Data supplied >>
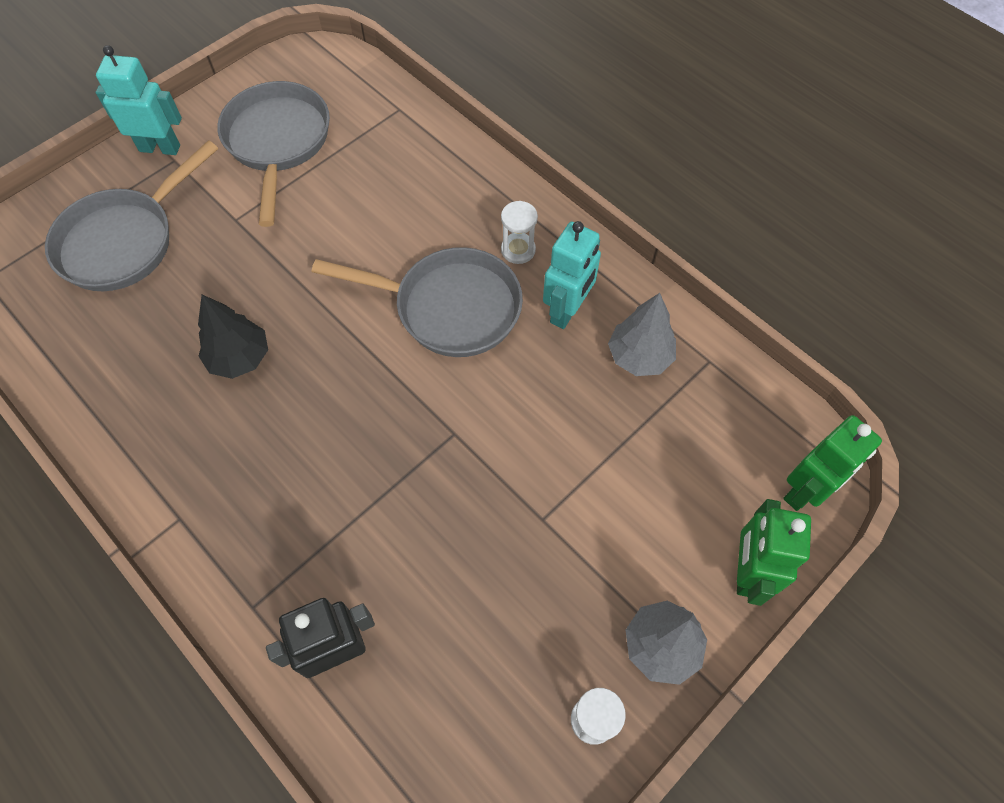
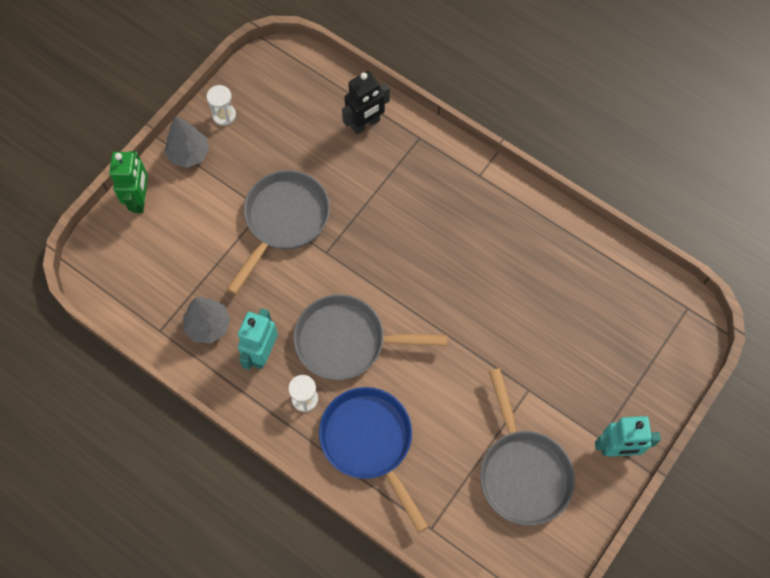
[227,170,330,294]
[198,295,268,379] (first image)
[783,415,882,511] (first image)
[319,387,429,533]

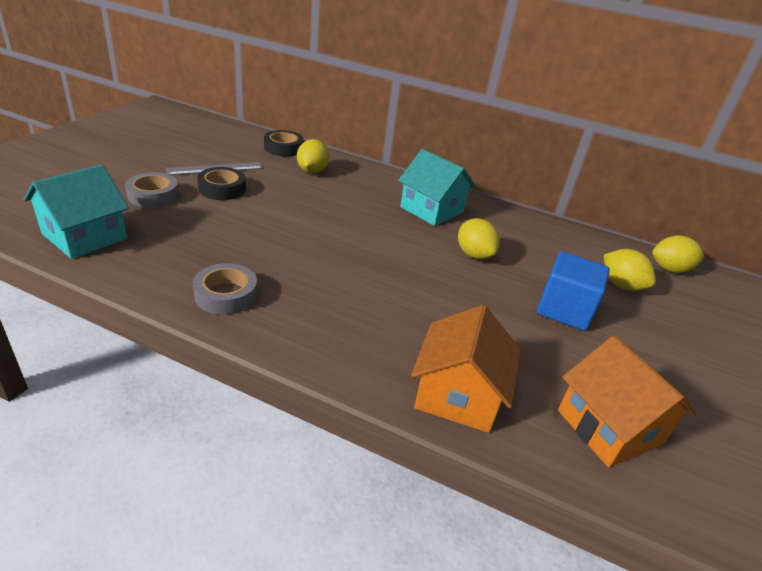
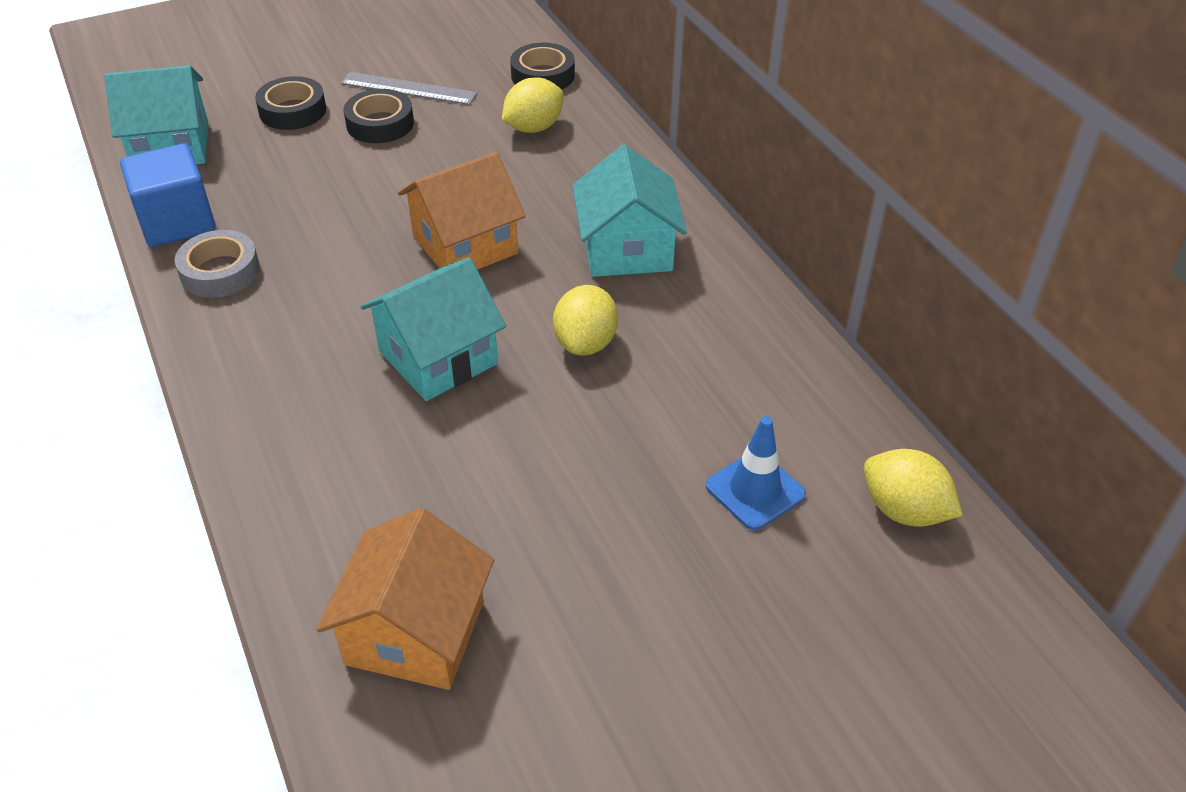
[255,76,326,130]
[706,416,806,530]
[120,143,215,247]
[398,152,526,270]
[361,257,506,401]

Work instruction >> Every line in the data above that contains the word "first" should be copied.

Response for this exercise >>
[198,295,268,379] (first image)
[783,415,882,511] (first image)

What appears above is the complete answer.